(Supplied data)
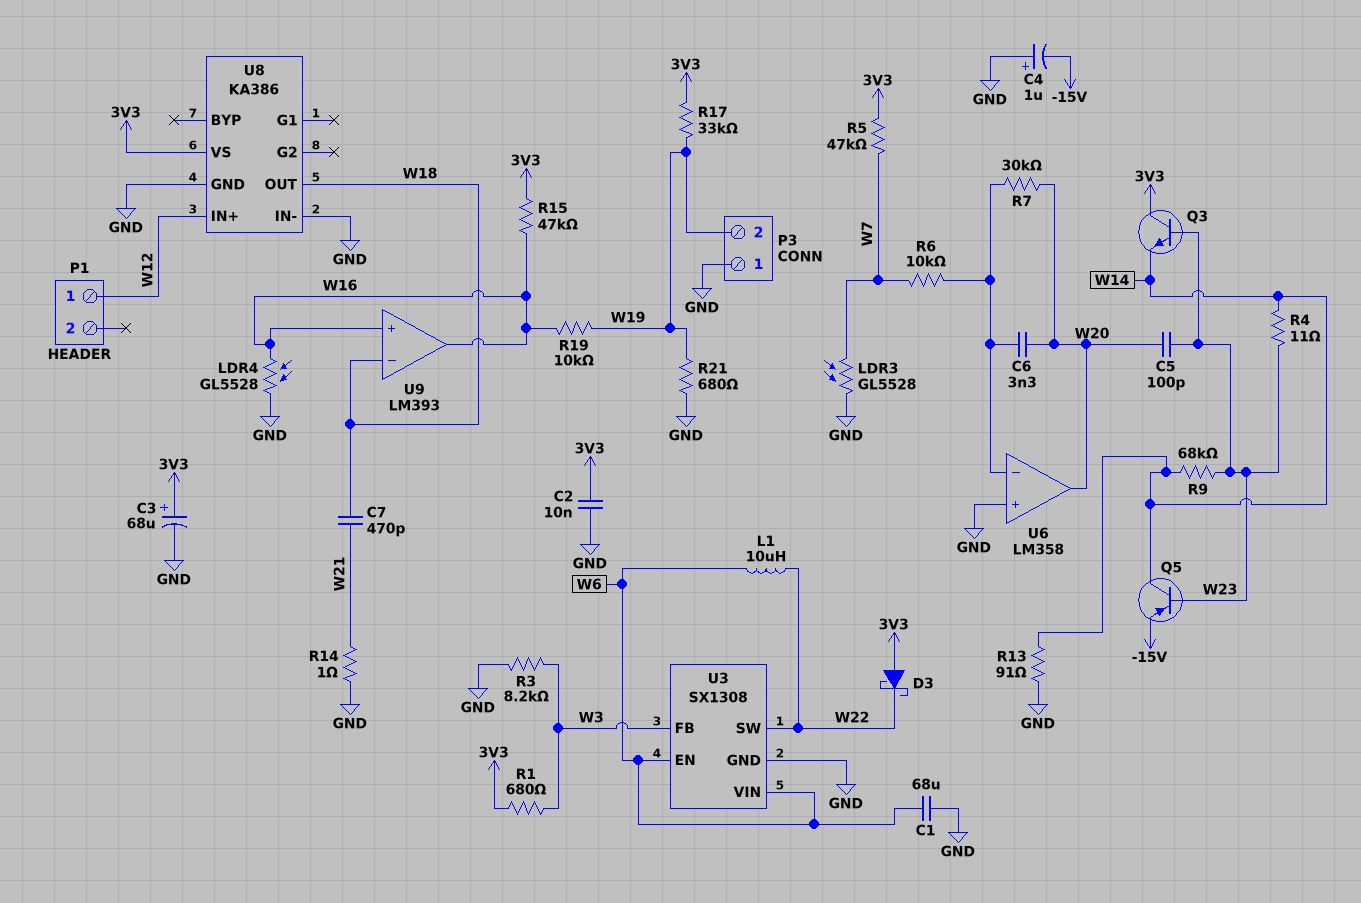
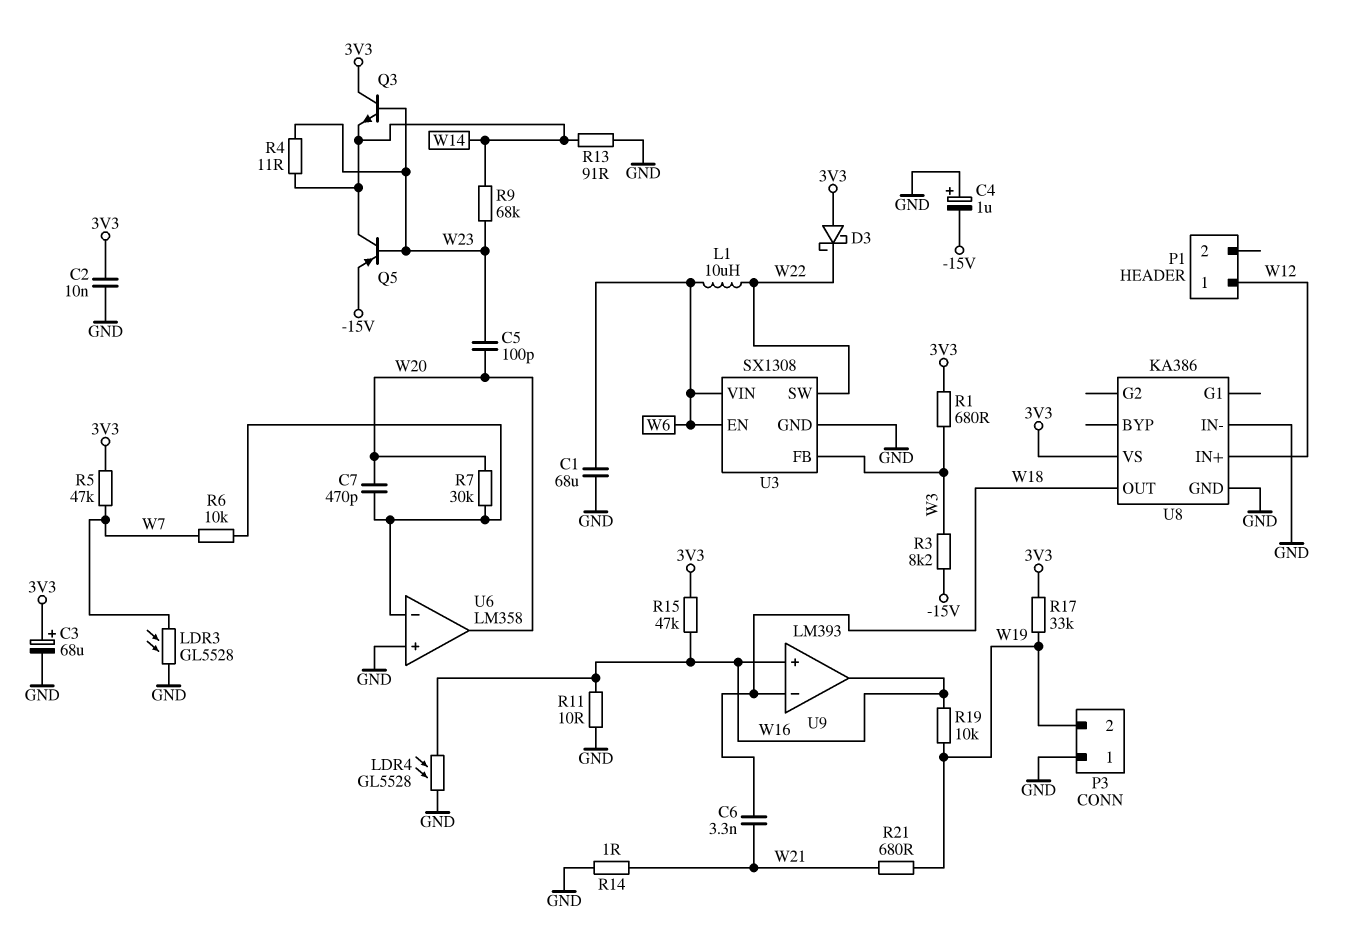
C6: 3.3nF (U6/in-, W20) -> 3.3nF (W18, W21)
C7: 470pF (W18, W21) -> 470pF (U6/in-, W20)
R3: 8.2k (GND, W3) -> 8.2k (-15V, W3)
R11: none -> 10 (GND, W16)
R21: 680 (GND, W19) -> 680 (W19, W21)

==

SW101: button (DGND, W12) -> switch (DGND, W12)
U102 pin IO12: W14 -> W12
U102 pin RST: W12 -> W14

(Task)
In the material above, locate the line containing "C6: 3.3nF (U6/in-, W20) -> 3.3nF (W18, W21)" and the line containing "R21: 680 (GND, W19) -> 680 (W19, W21)". Transcribe exactly those two lines and every line between them, and nothing more.

(Written reply)
C6: 3.3nF (U6/in-, W20) -> 3.3nF (W18, W21)
C7: 470pF (W18, W21) -> 470pF (U6/in-, W20)
R3: 8.2k (GND, W3) -> 8.2k (-15V, W3)
R11: none -> 10 (GND, W16)
R21: 680 (GND, W19) -> 680 (W19, W21)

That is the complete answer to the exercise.